WHAT TO WORK ON =>
Set down the records exactly, and omit any image found in them.

SUPPLIED ENTRIES =>
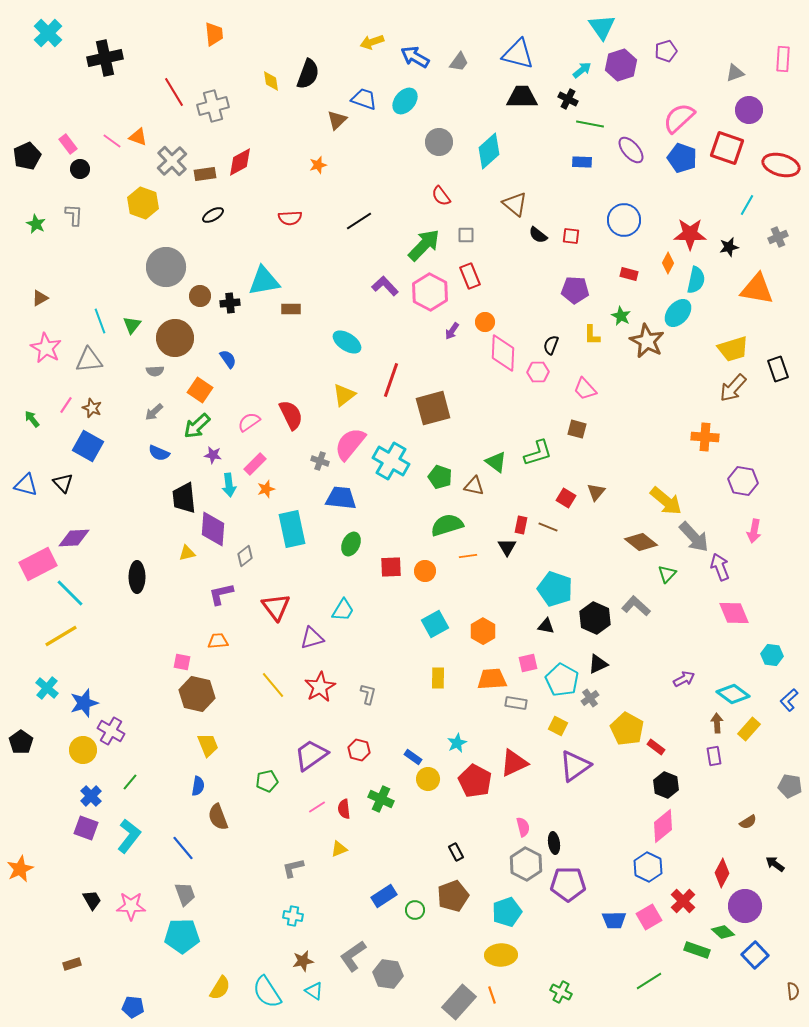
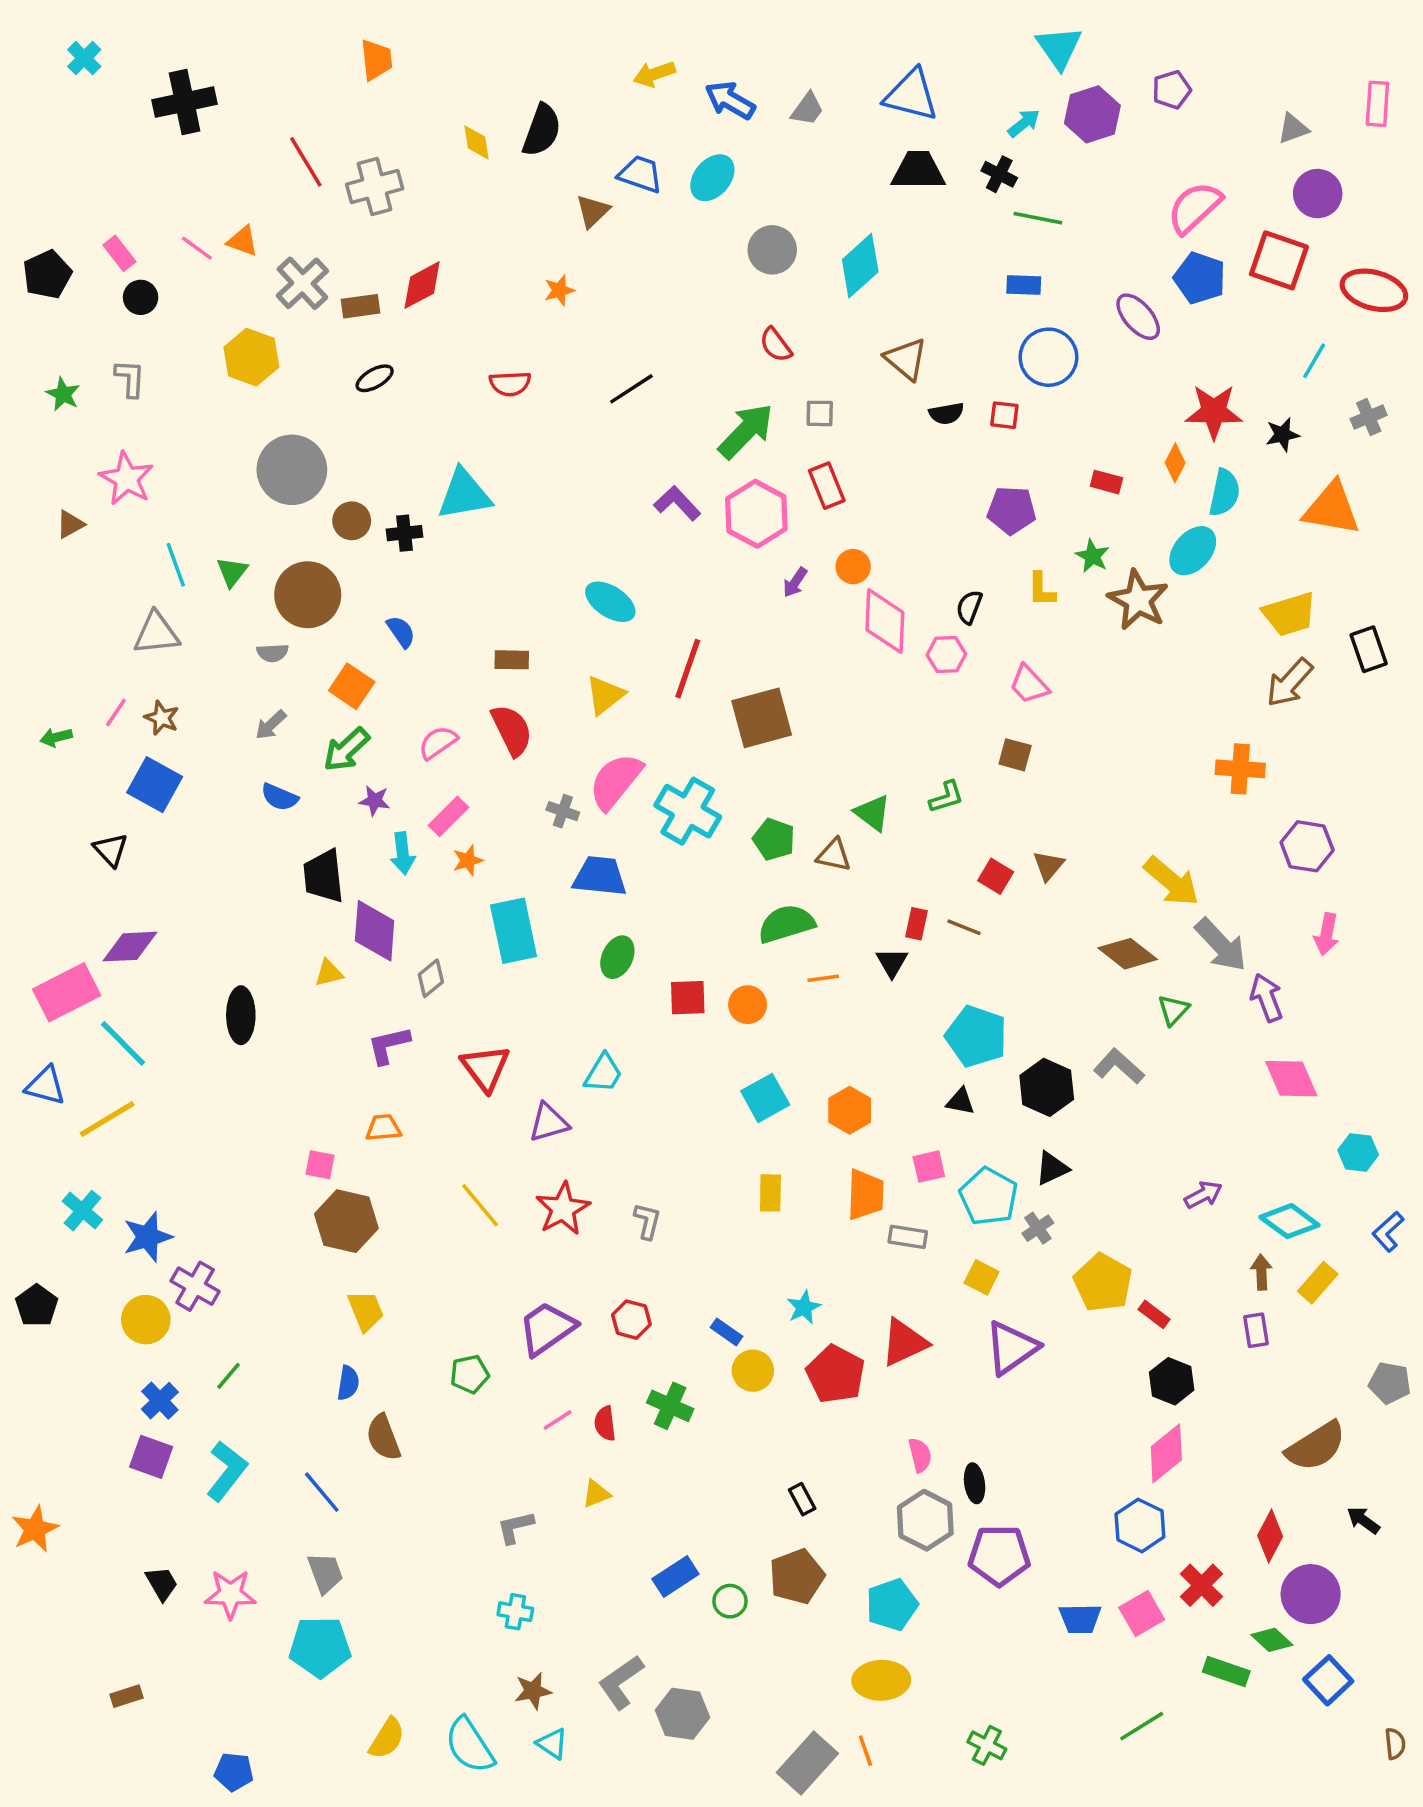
cyan cross: (48, 33) -> (84, 58), size x0.7
purple ellipse: (631, 150) -> (1138, 317), moved
blue circle: (624, 220) -> (1048, 357), moved
black semicircle: (538, 235) -> (946, 413), turned -48
brown rectangle: (291, 309) -> (512, 660), moved
pink star: (46, 348) -> (126, 479), moved
green arrow: (32, 419) -> (56, 737), turned -66
green L-shape: (538, 453) -> (946, 797), size x0.7
blue triangle: (26, 485) -> (46, 1086), moved
orange trapezoid: (492, 679) -> (865, 1195), turned 96
brown semicircle: (748, 822) -> (1316, 1446), size x2.0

EXPECTED ANSWER =>
cyan cross: (48, 33) -> (84, 58), size x0.7
purple ellipse: (631, 150) -> (1138, 317), moved
blue circle: (624, 220) -> (1048, 357), moved
black semicircle: (538, 235) -> (946, 413), turned -48
brown rectangle: (291, 309) -> (512, 660), moved
pink star: (46, 348) -> (126, 479), moved
green arrow: (32, 419) -> (56, 737), turned -66
green L-shape: (538, 453) -> (946, 797), size x0.7
blue triangle: (26, 485) -> (46, 1086), moved
orange trapezoid: (492, 679) -> (865, 1195), turned 96
brown semicircle: (748, 822) -> (1316, 1446), size x2.0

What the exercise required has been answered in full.